— Instructions for the task —
What is needed is an exact copy of the lines from the one containing "JOY pin VRX: A0 -> D8" through the last line of the records, with no pictures.

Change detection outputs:
"""

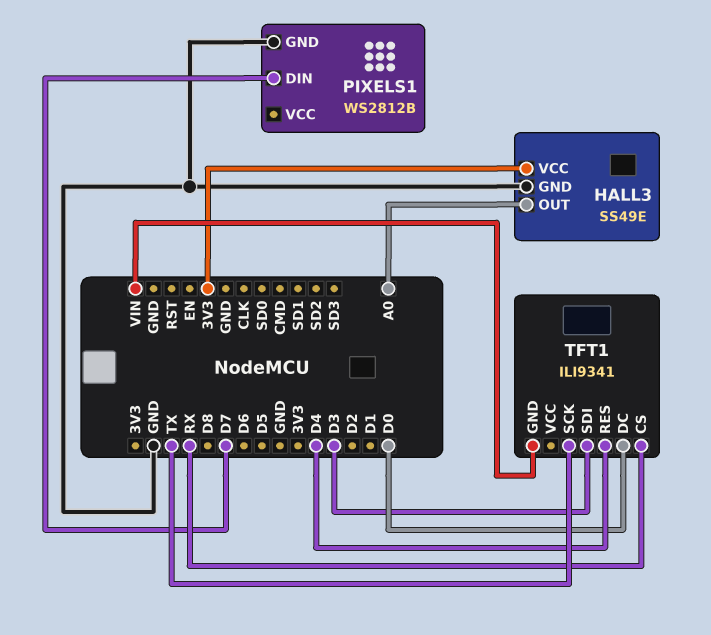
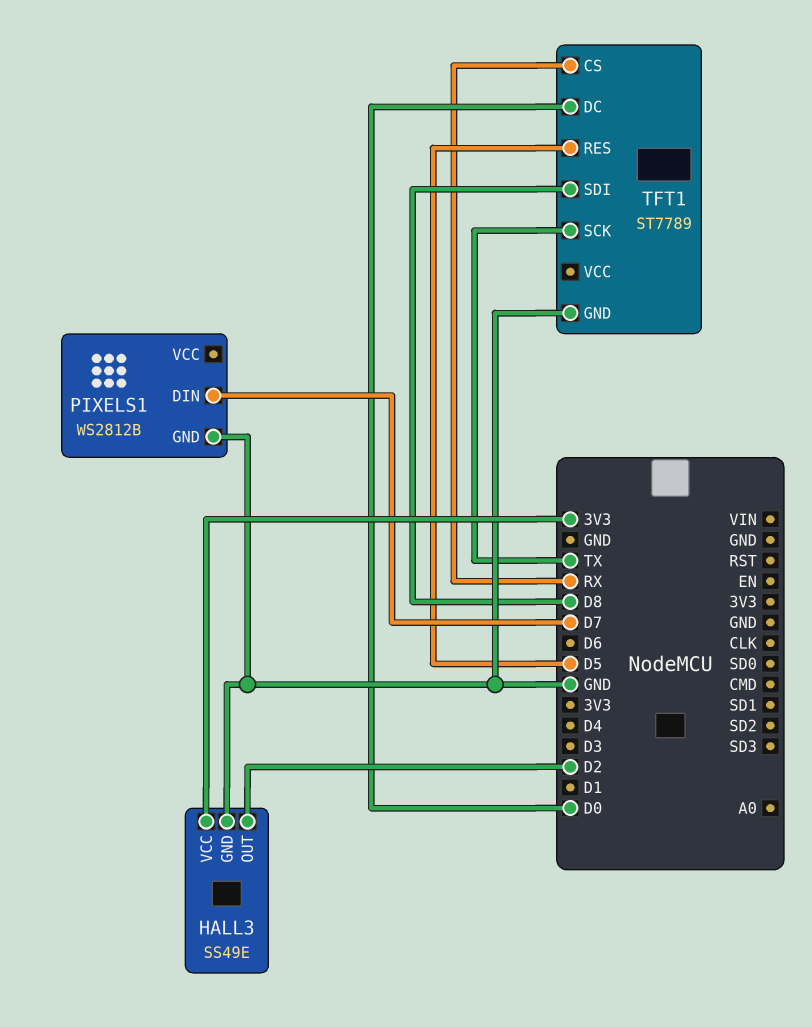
HALL3 pin OUT: A0 -> D2
TFT1: ILI9341 -> ST7789
TFT1 pin GND: VIN -> GND
TFT1 pin RES: D4 -> D5
TFT1 pin SDI: D3 -> D8

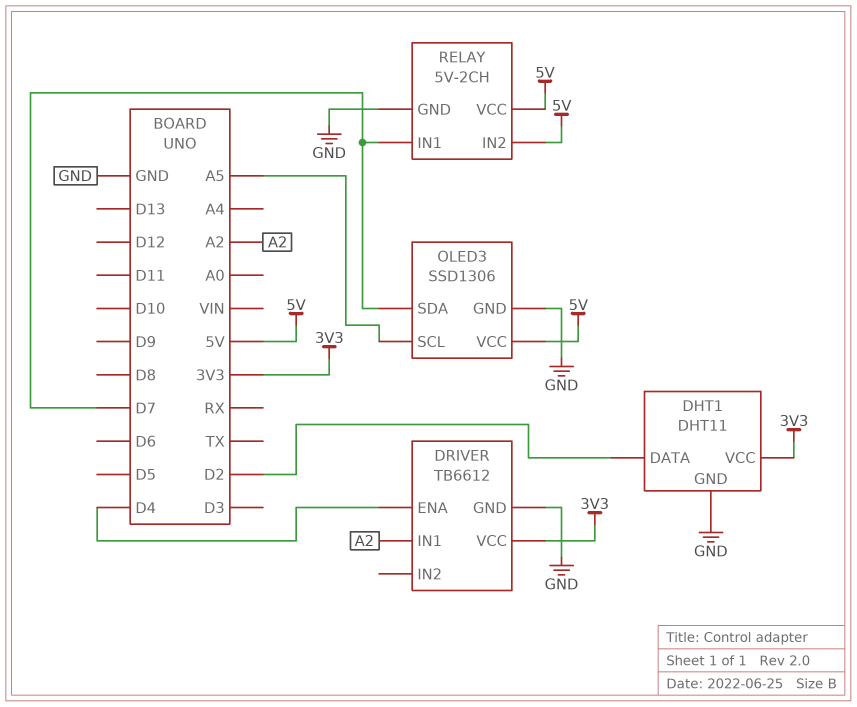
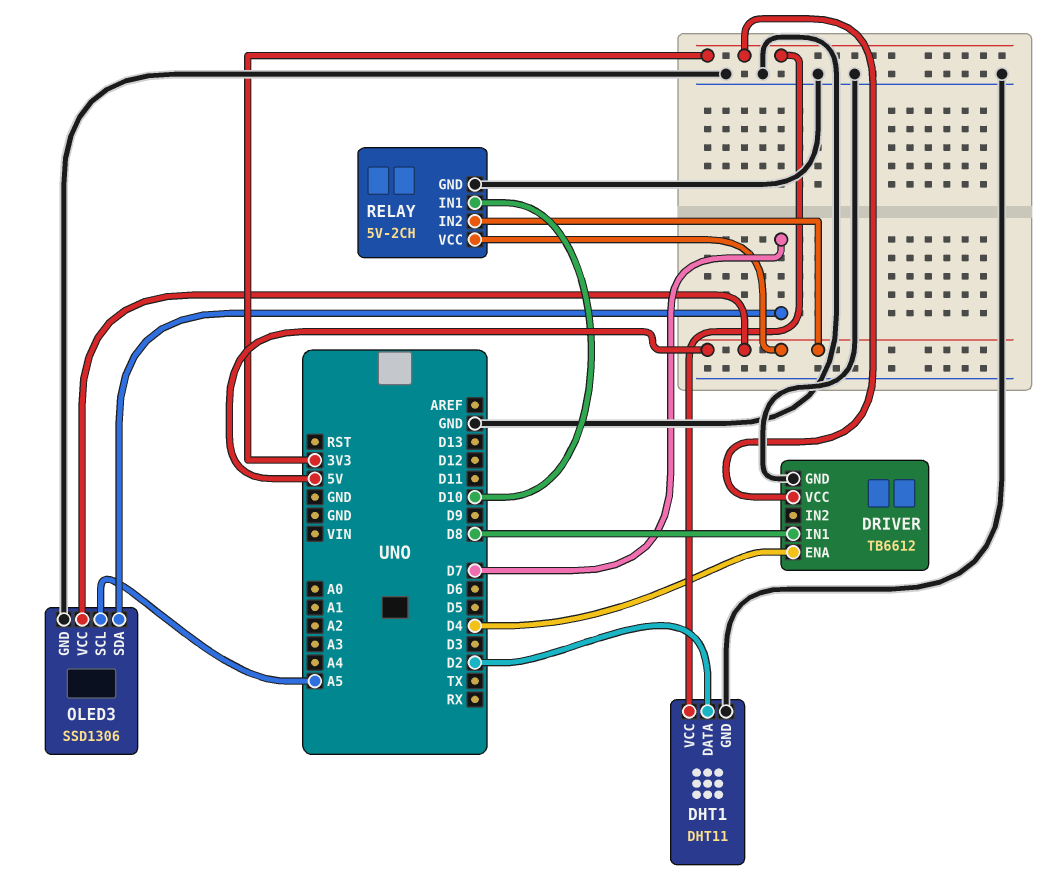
DRIVER pin IN1: A2 -> D8
RELAY pin IN1: D7 -> D10

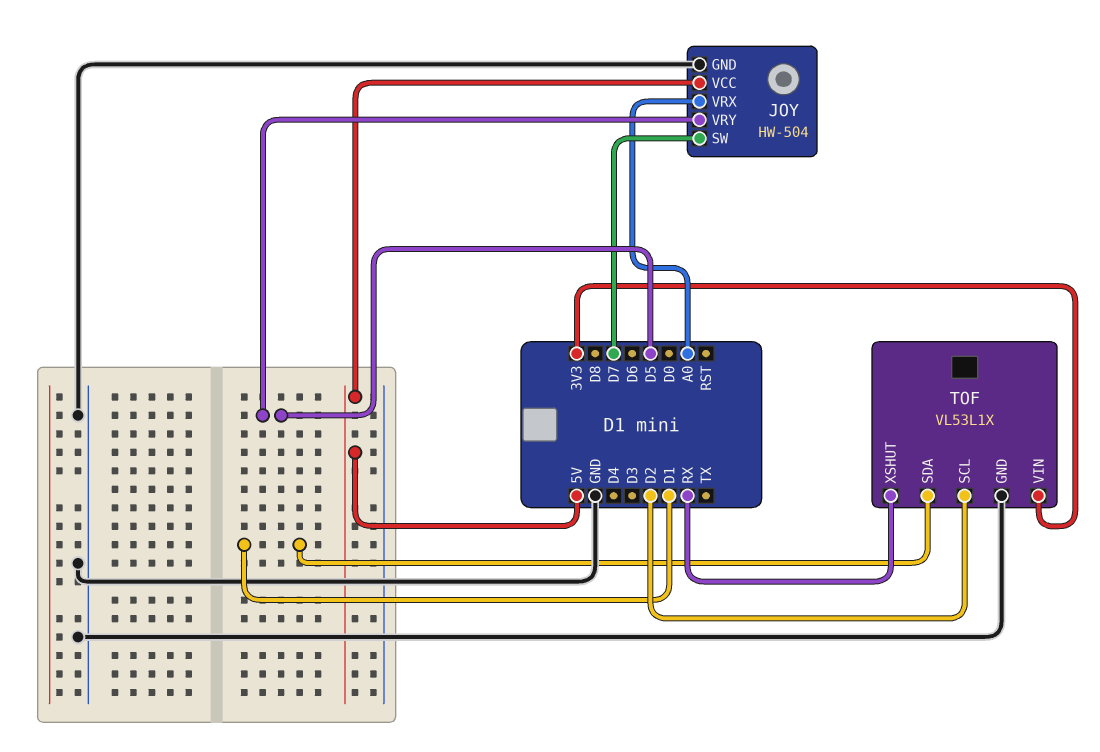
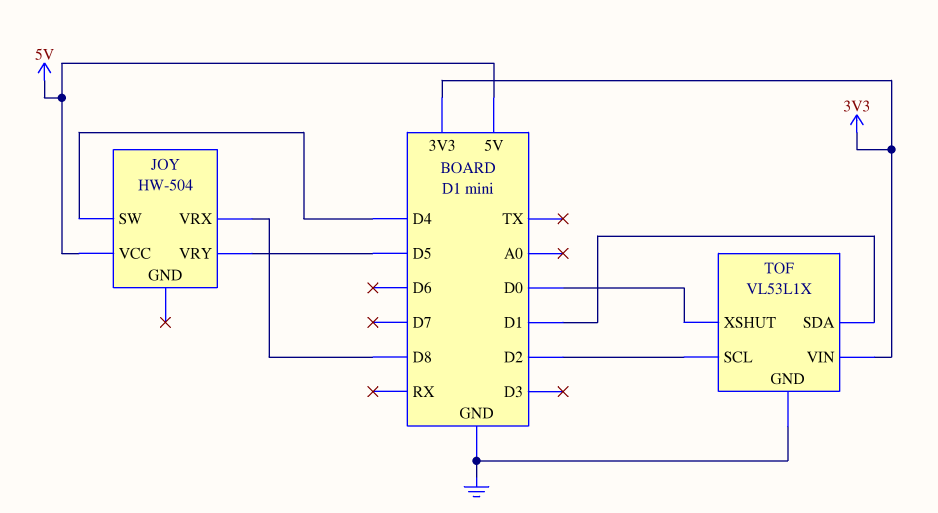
JOY pin GND: GND -> none
JOY pin SW: D7 -> D4
JOY pin VRX: A0 -> D8
TOF pin XSHUT: RX -> D0

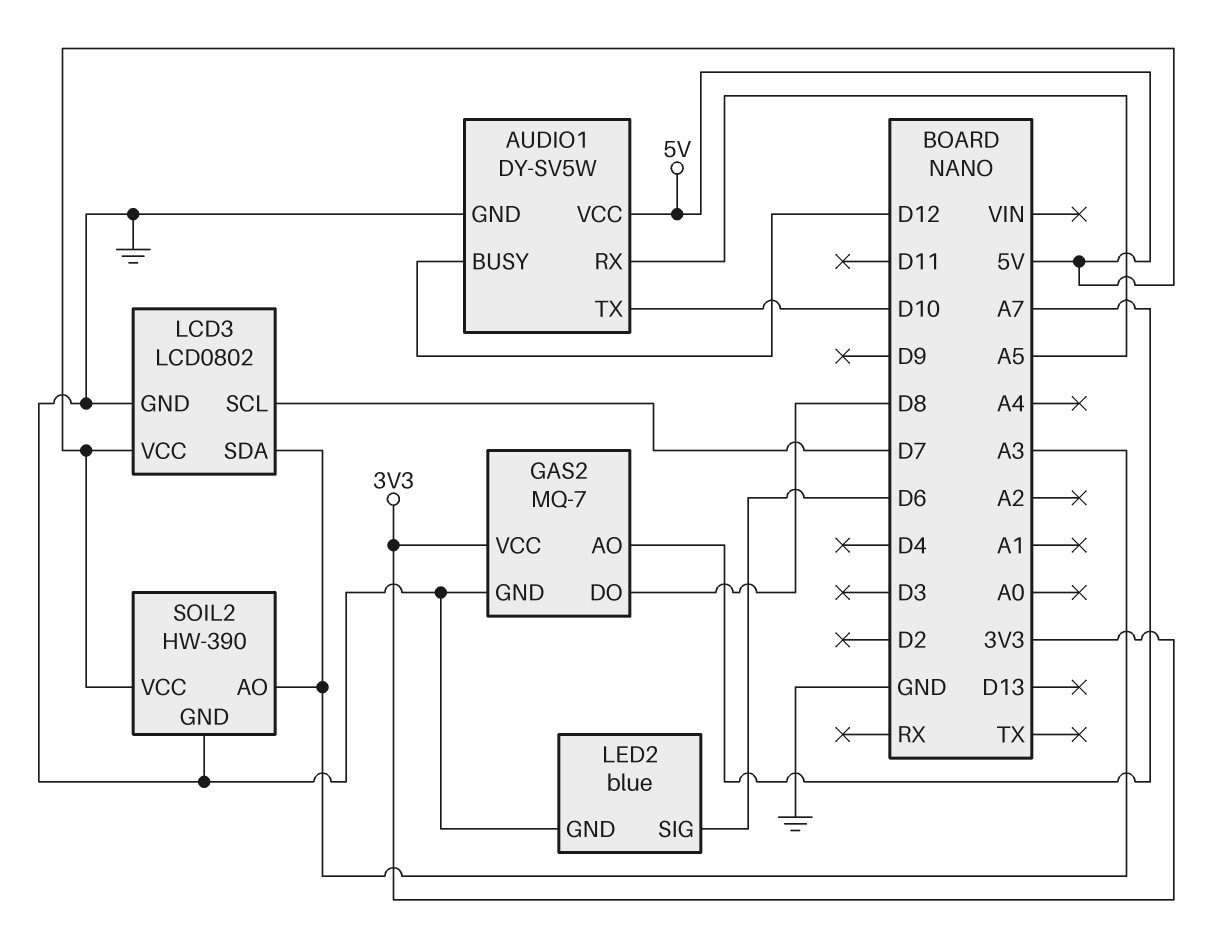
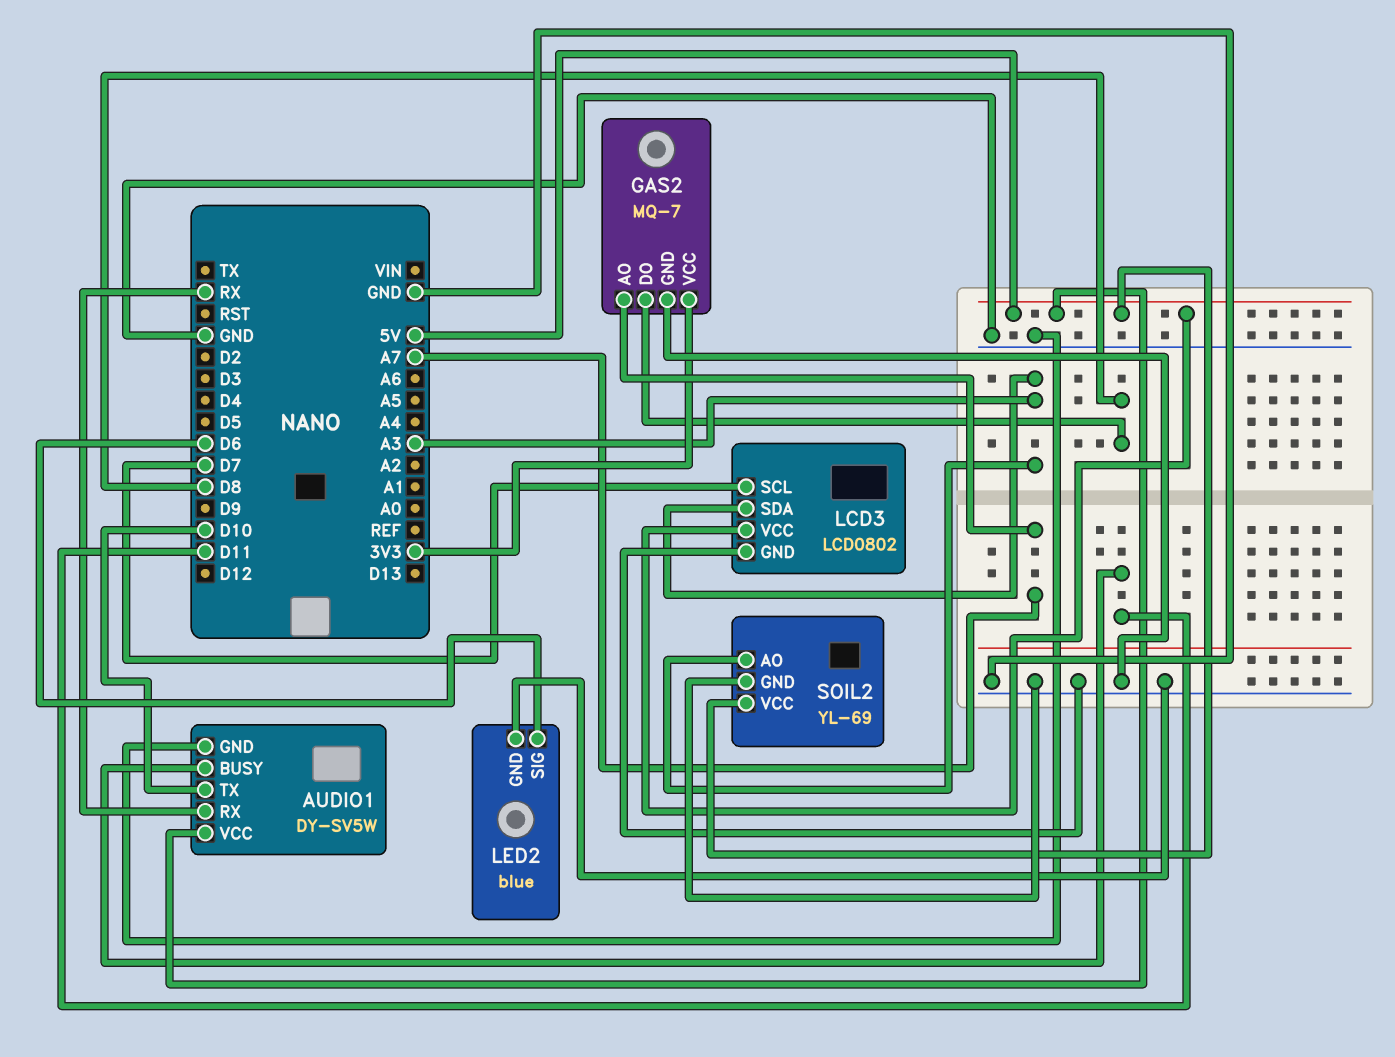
AUDIO1 pin BUSY: D12 -> D11
AUDIO1 pin RX: A5 -> RX
SOIL2: HW-390 -> YL-69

"""

— Output of the task —
JOY pin VRX: A0 -> D8
TOF pin XSHUT: RX -> D0

AUDIO1 pin BUSY: D12 -> D11
AUDIO1 pin RX: A5 -> RX
SOIL2: HW-390 -> YL-69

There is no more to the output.